● INPUT DATA:

-- -- --

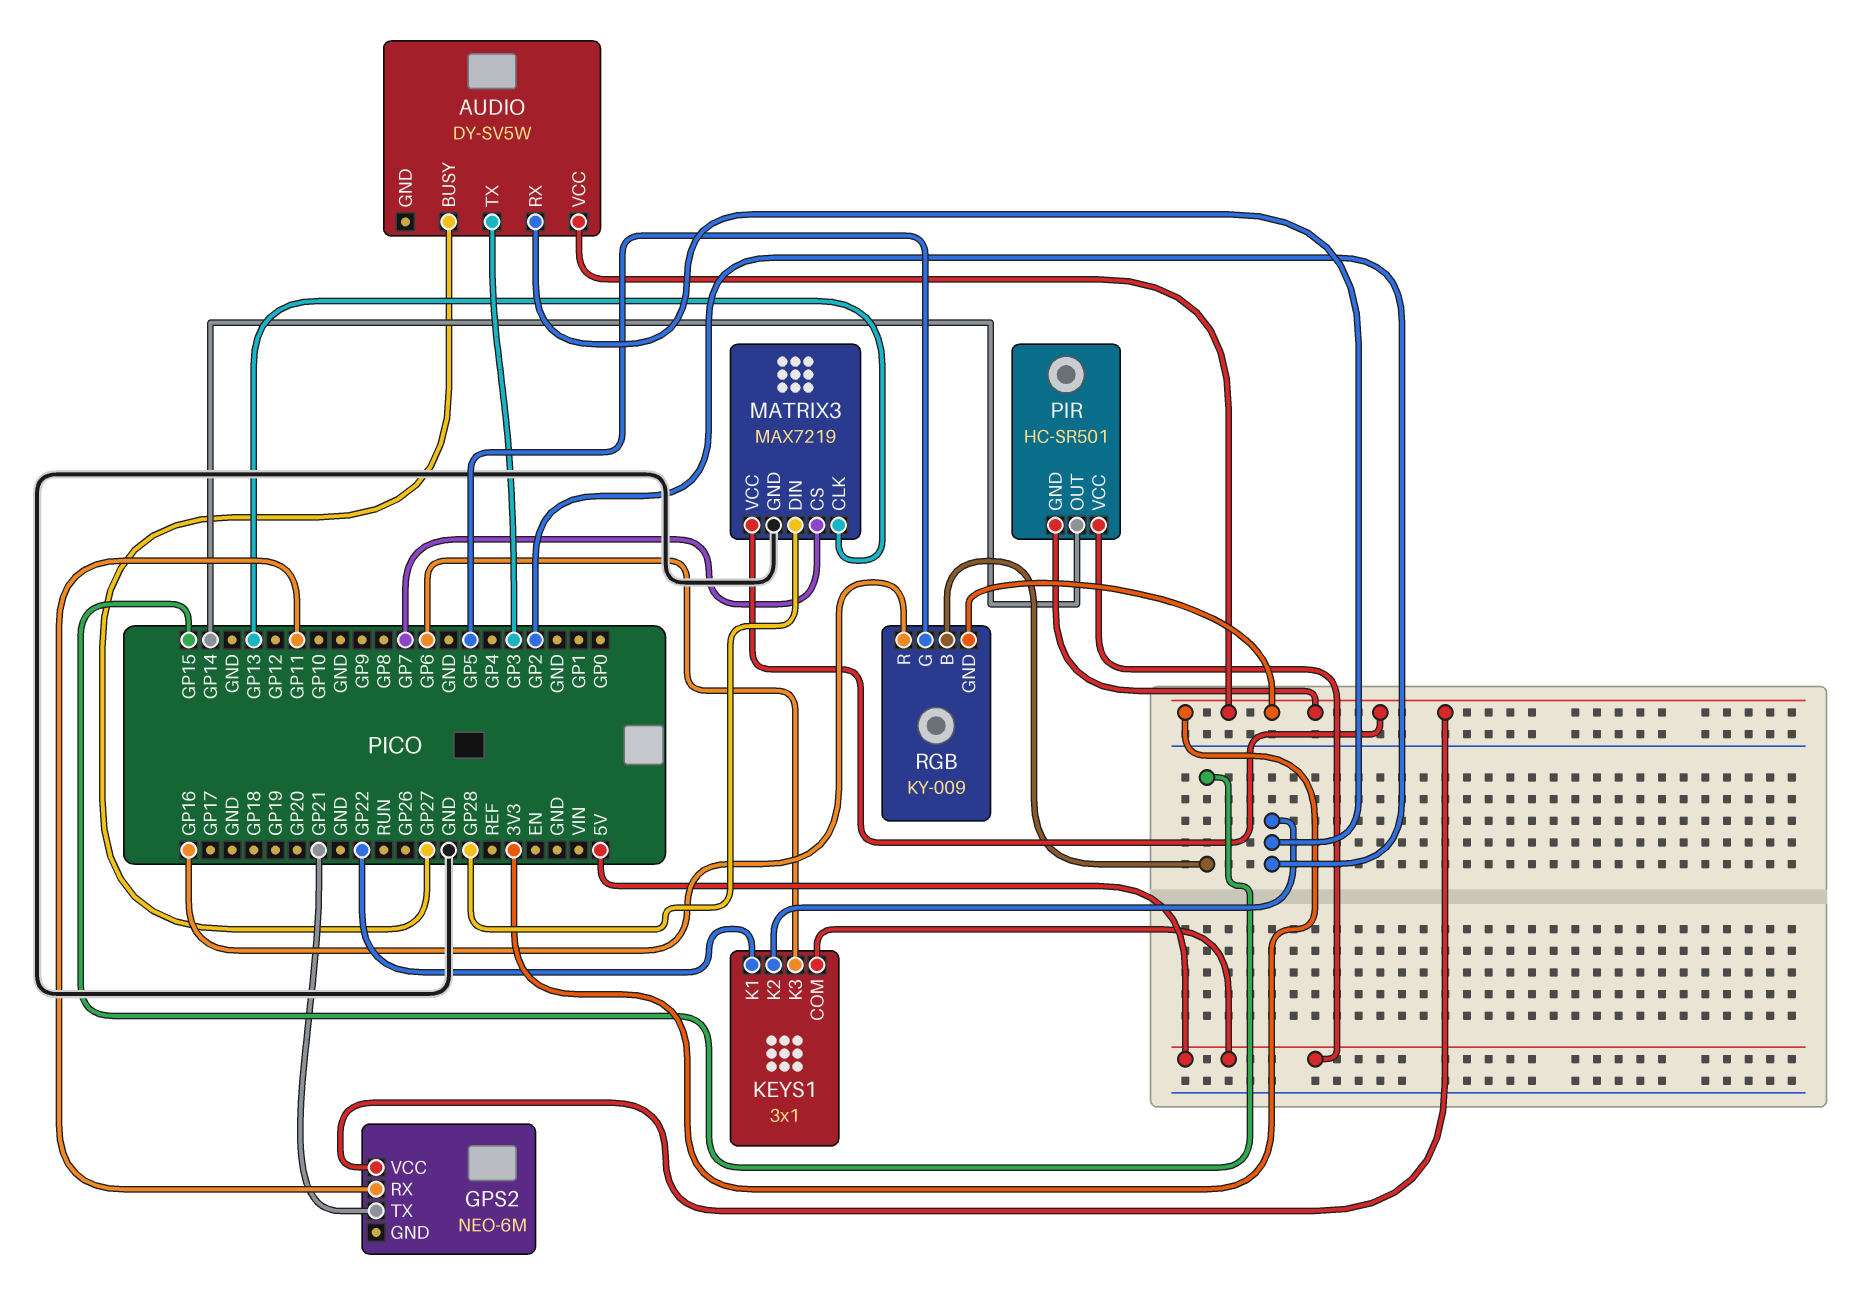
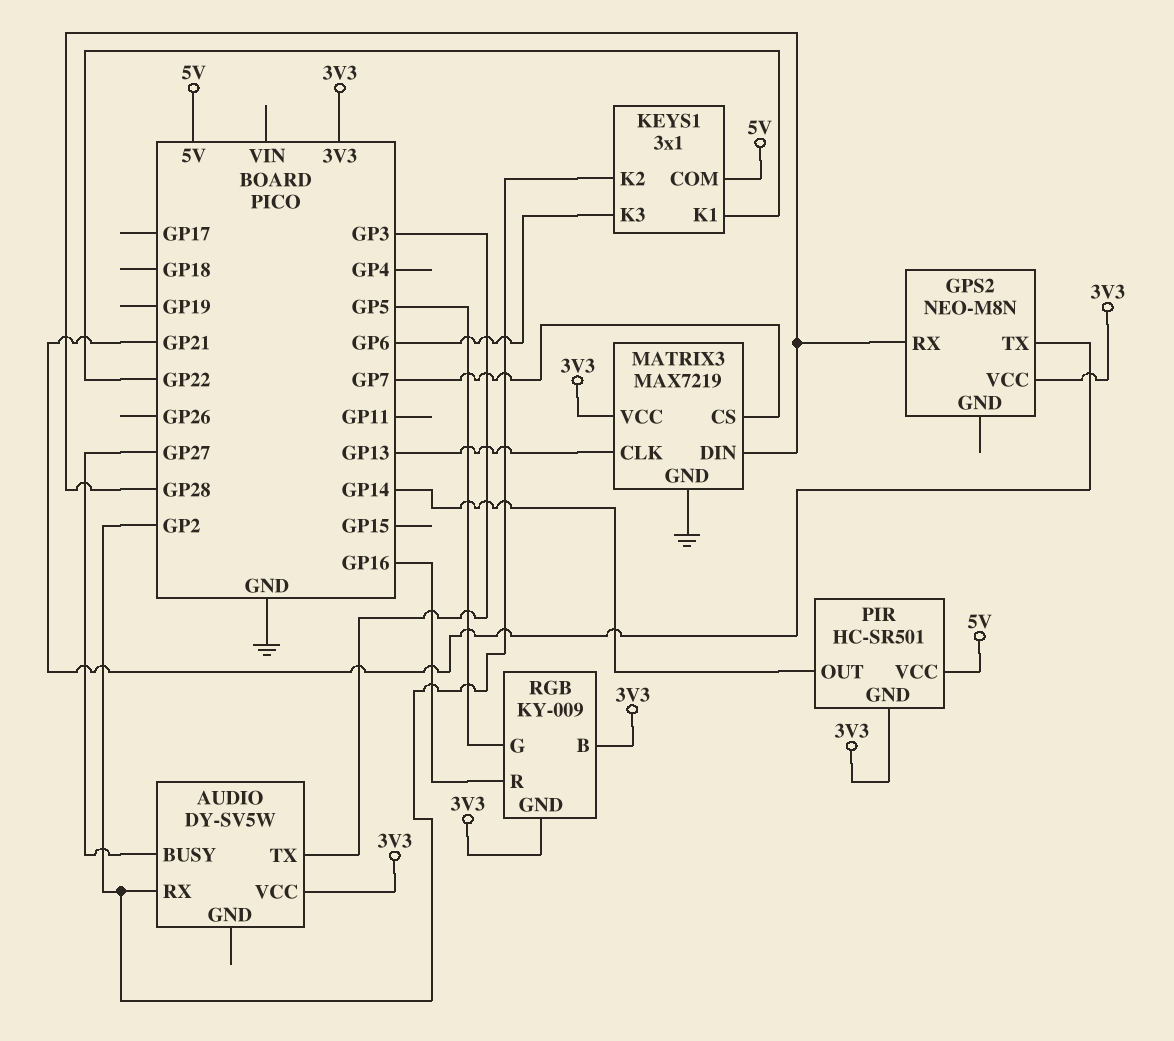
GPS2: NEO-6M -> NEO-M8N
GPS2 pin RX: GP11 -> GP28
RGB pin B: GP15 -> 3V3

-- -- --

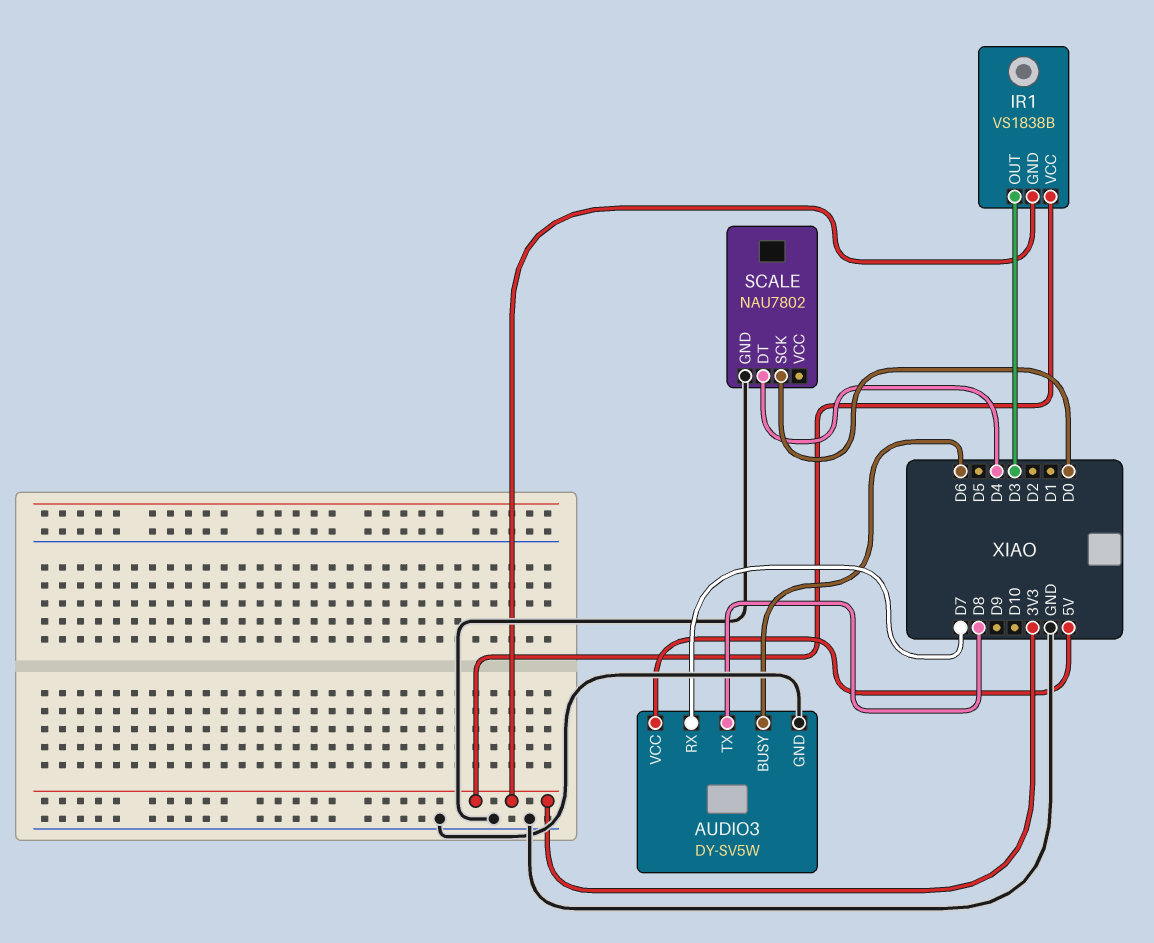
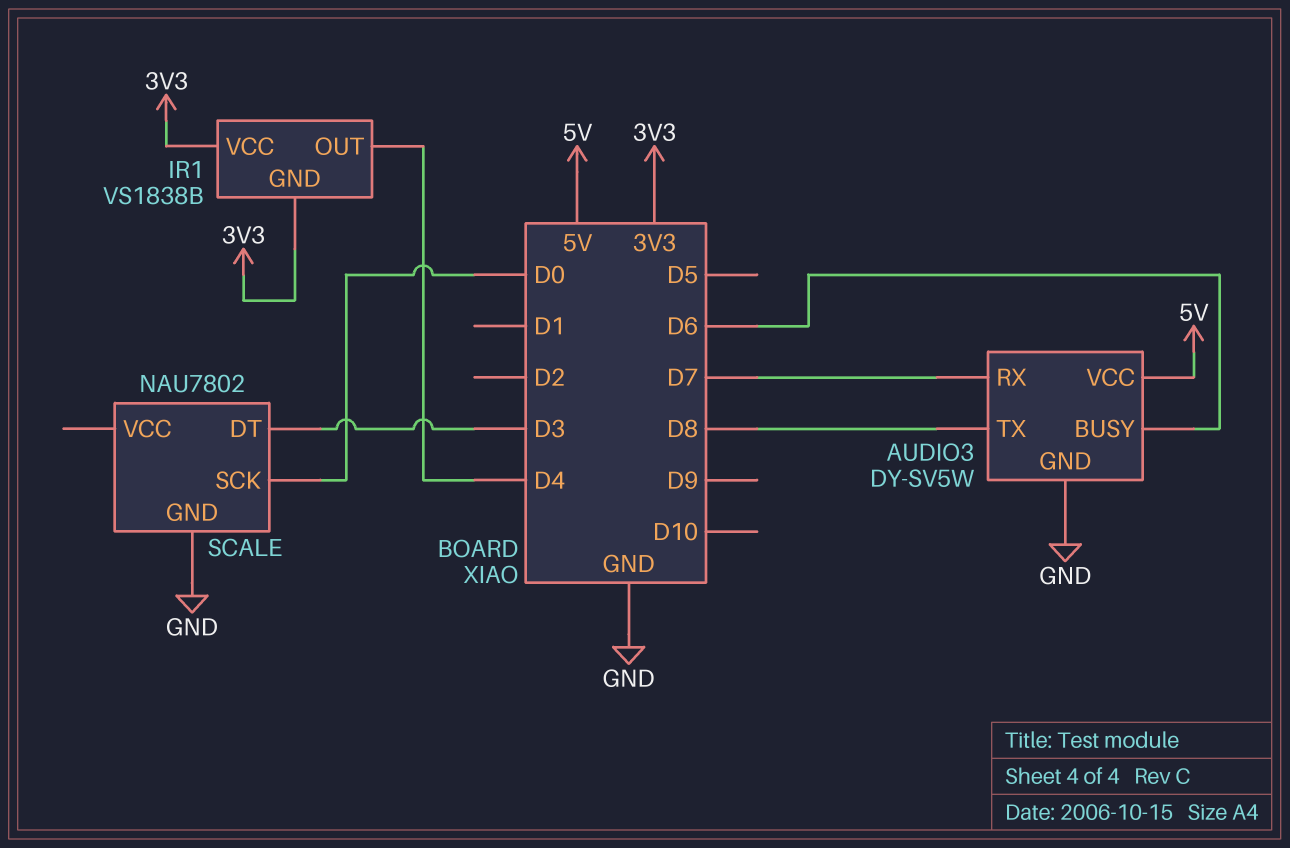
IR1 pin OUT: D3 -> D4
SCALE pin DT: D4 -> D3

-- -- --

● WHAT YOU NEED TO DO: Restate word for word only the lines above from the line containing "GPS2: NEO-6M -> NEO-M8N" to the line containing "RGB pin B: GP15 -> 3V3", both of them included.

● RESULT OF THE TASK:
GPS2: NEO-6M -> NEO-M8N
GPS2 pin RX: GP11 -> GP28
RGB pin B: GP15 -> 3V3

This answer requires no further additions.